# [WHAT TO DO]
Everything from the line containing "red carton [263,146,347,313]" through the final line of the entries, both included, should be copied exactly and with nothing else; please skip pictures.

# [DATASET EXTRACT]
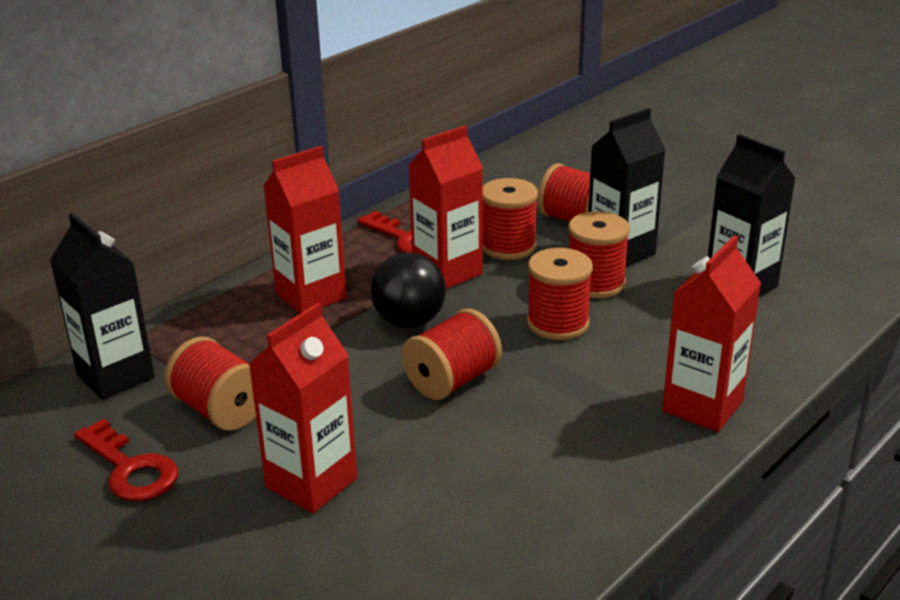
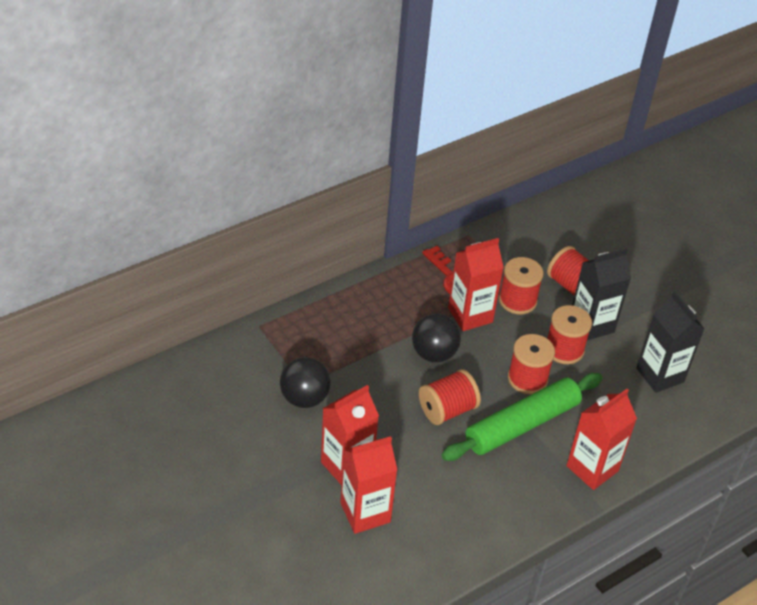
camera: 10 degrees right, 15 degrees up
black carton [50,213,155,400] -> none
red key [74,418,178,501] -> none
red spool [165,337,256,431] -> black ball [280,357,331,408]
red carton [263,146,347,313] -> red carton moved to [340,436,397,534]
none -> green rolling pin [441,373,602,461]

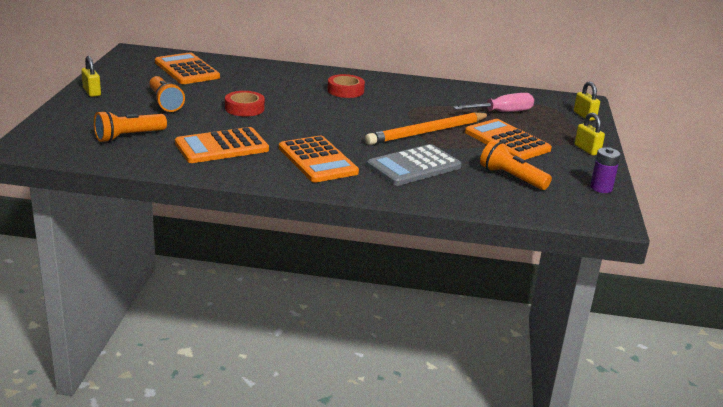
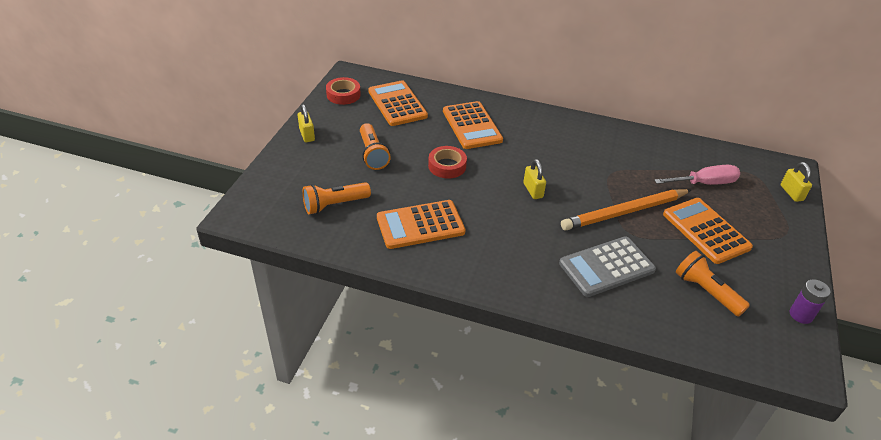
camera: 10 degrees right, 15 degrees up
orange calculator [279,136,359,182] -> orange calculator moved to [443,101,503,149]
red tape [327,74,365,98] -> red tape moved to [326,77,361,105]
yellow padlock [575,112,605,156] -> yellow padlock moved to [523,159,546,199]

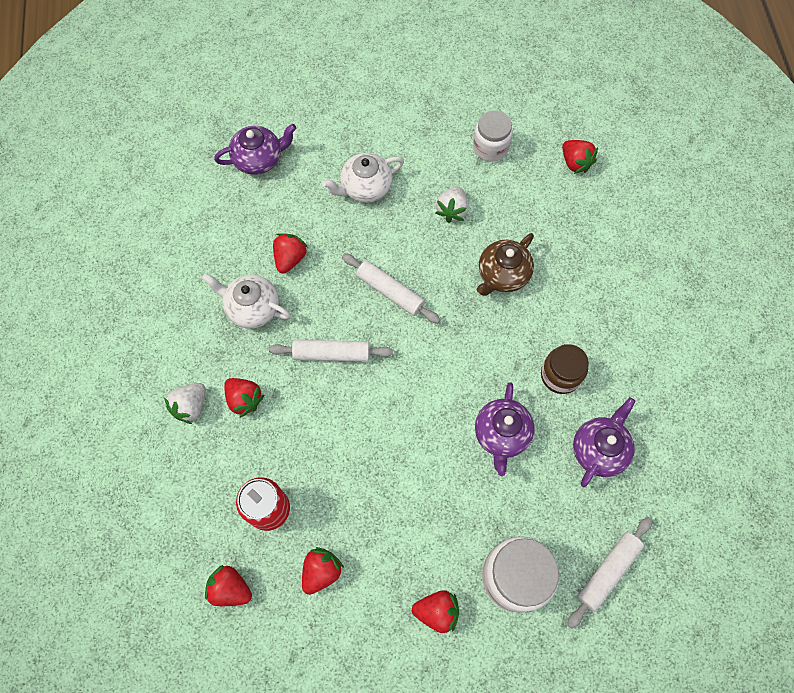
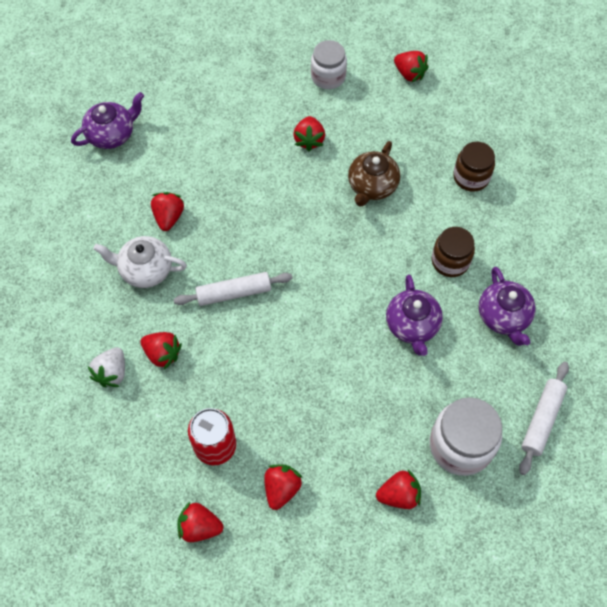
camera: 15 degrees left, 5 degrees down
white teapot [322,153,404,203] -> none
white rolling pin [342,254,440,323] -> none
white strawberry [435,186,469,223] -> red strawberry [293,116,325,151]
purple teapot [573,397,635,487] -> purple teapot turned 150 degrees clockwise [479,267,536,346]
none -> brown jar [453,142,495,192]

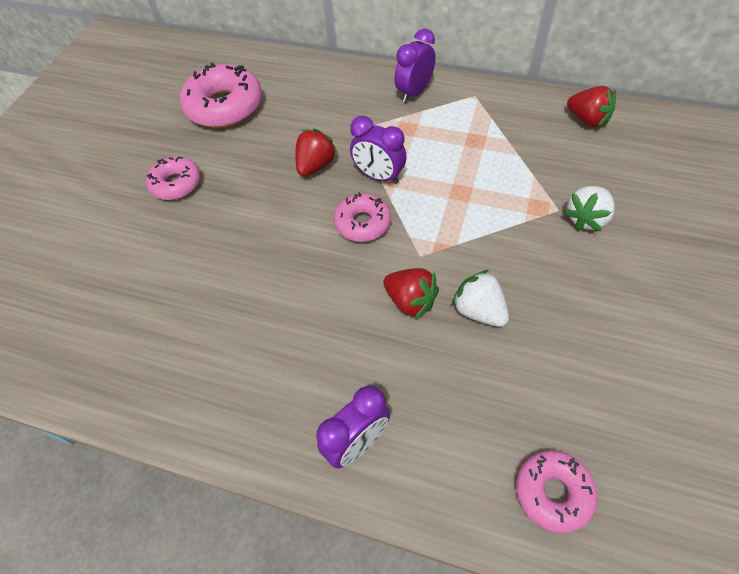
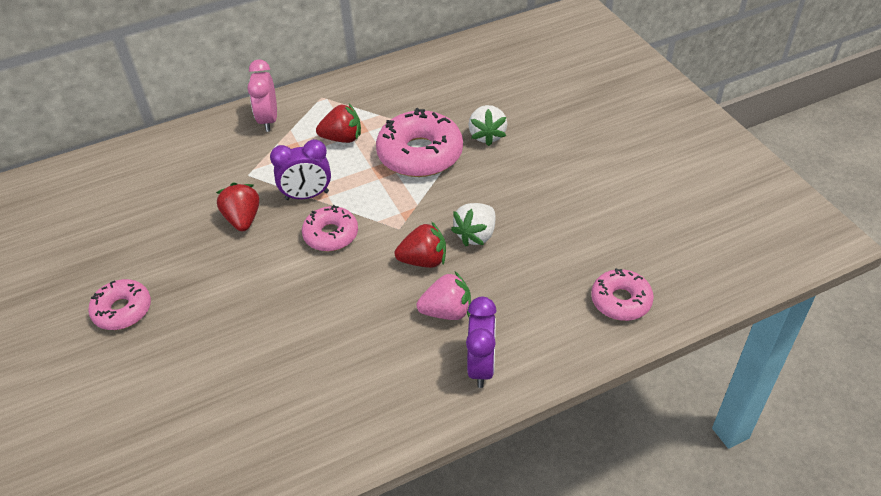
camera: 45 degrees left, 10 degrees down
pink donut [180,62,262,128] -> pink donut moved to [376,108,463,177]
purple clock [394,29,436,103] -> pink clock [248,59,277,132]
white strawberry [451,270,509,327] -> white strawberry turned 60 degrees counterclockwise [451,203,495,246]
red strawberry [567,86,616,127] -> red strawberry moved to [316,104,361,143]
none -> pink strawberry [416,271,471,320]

# [TASK SOLUTION]
red carton [263,146,347,313] -> red carton moved to [340,436,397,534]
none -> green rolling pin [441,373,602,461]

camera: 10 degrees right, 15 degrees up
orange calculator [279,136,359,182] -> orange calculator moved to [443,101,503,149]
red tape [327,74,365,98] -> red tape moved to [326,77,361,105]
yellow padlock [575,112,605,156] -> yellow padlock moved to [523,159,546,199]

camera: 15 degrees left, 5 degrees down
white teapot [322,153,404,203] -> none
white rolling pin [342,254,440,323] -> none
white strawberry [435,186,469,223] -> red strawberry [293,116,325,151]
purple teapot [573,397,635,487] -> purple teapot turned 150 degrees clockwise [479,267,536,346]
none -> brown jar [453,142,495,192]

camera: 45 degrees left, 10 degrees down
pink donut [180,62,262,128] -> pink donut moved to [376,108,463,177]
purple clock [394,29,436,103] -> pink clock [248,59,277,132]
white strawberry [451,270,509,327] -> white strawberry turned 60 degrees counterclockwise [451,203,495,246]
red strawberry [567,86,616,127] -> red strawberry moved to [316,104,361,143]
none -> pink strawberry [416,271,471,320]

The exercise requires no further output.